**Exercise instructions:** From the listing below, reproduce exactly the lines starting with the one with "(573, 576) = (153, 481): black" and going on through the one with "camera: 35 degrees left, 5 degrees down", both ends kept. No picture is copied.

··········

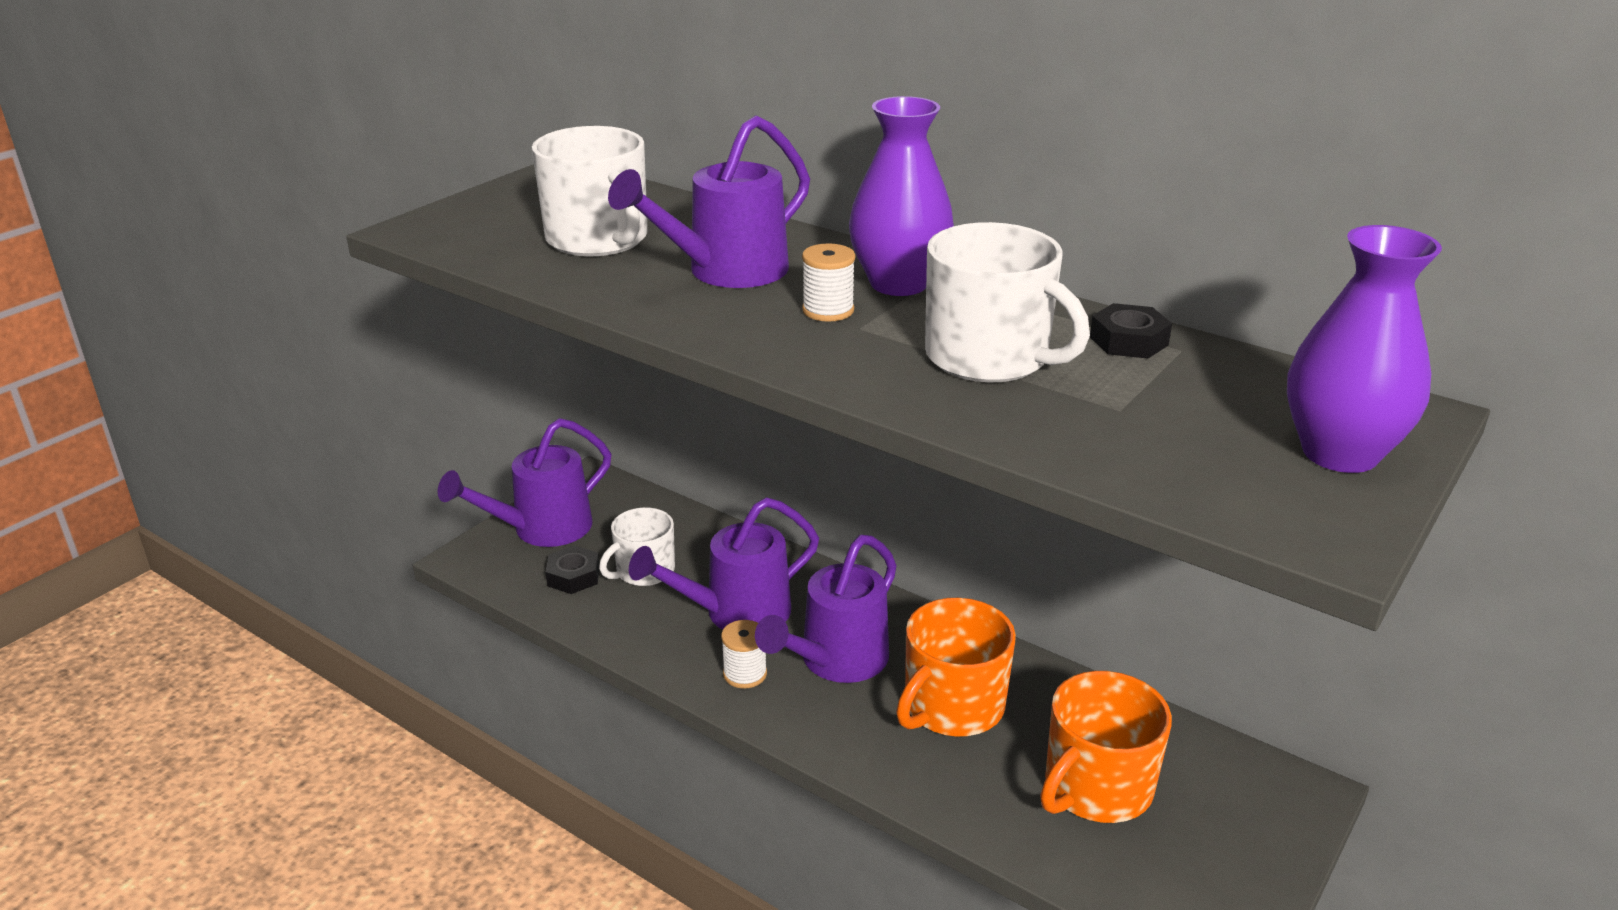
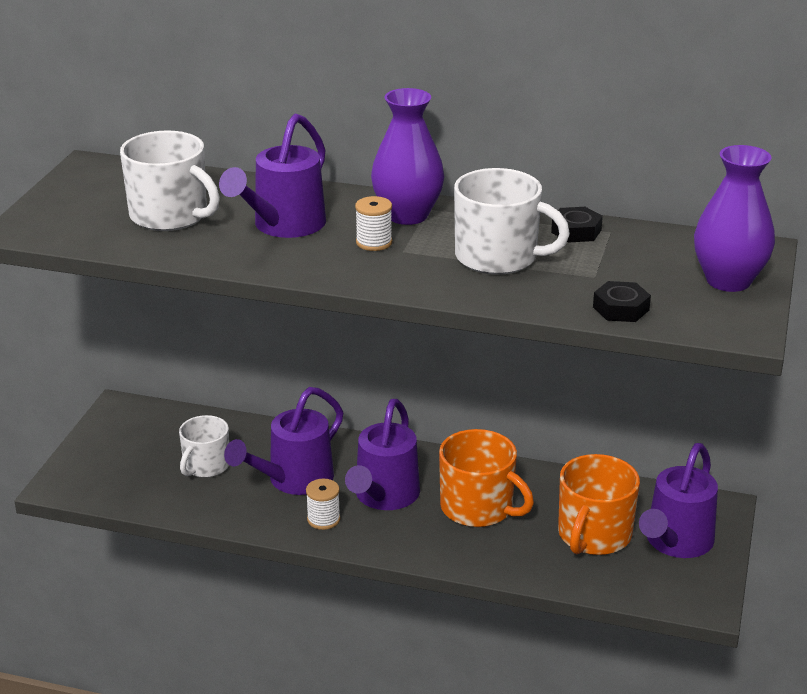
camera: 20 degrees left, 0 degrees up
(541, 529) = (104, 453): purple watering can -> purple watering can (675, 543)
(573, 576) = (153, 481): black nut -> black nut (621, 308)
(952, 707) = (478, 508): orange mug -> orange mug turned 75 degrees counterclockwise

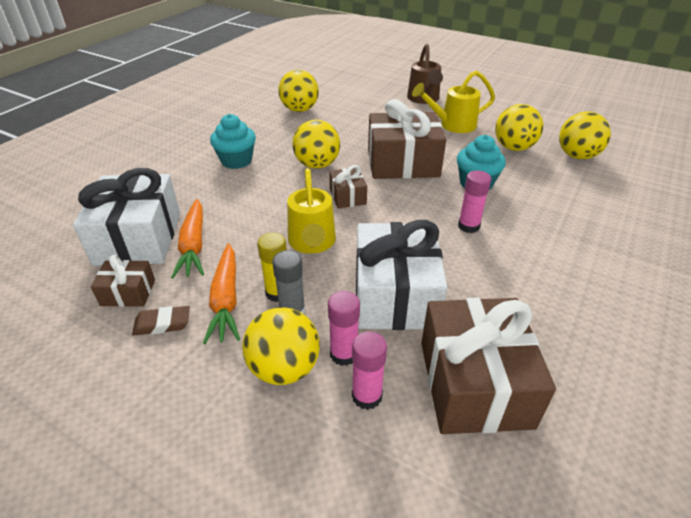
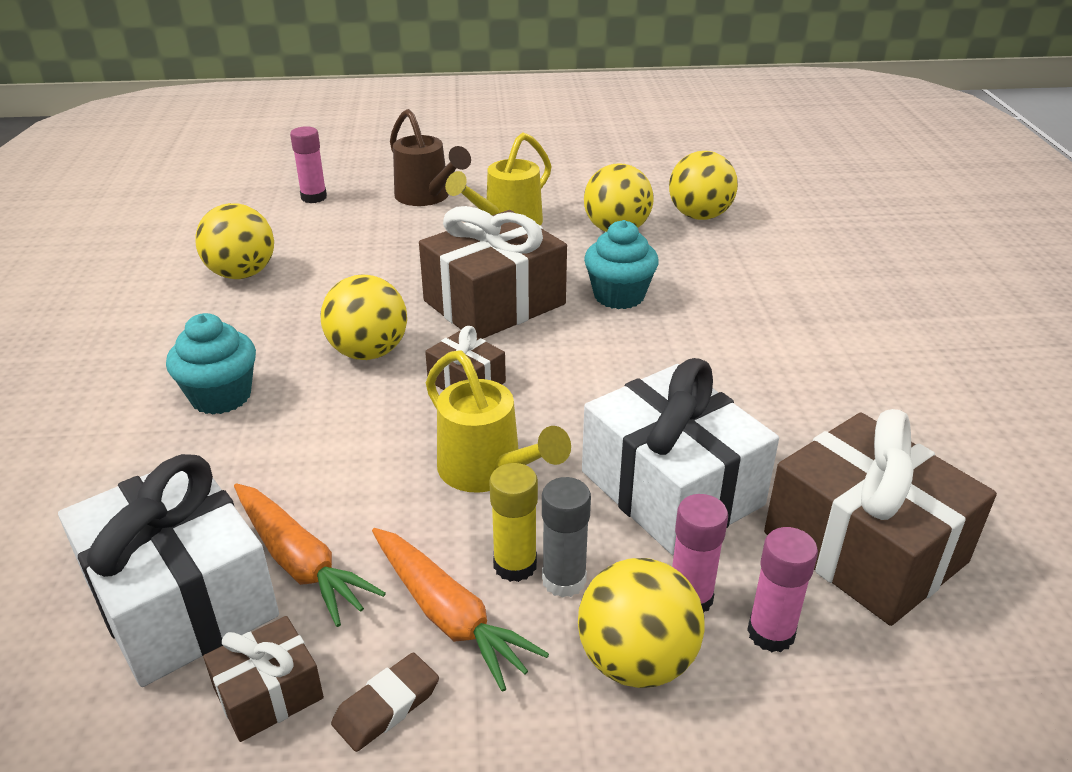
camera: 35 degrees left, 5 degrees down
(468, 226) = (667, 357): pink glue stick -> pink glue stick (314, 197)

··········

**Exercise output:**
(573, 576) = (153, 481): black nut -> black nut (621, 308)
(952, 707) = (478, 508): orange mug -> orange mug turned 75 degrees counterclockwise

camera: 35 degrees left, 5 degrees down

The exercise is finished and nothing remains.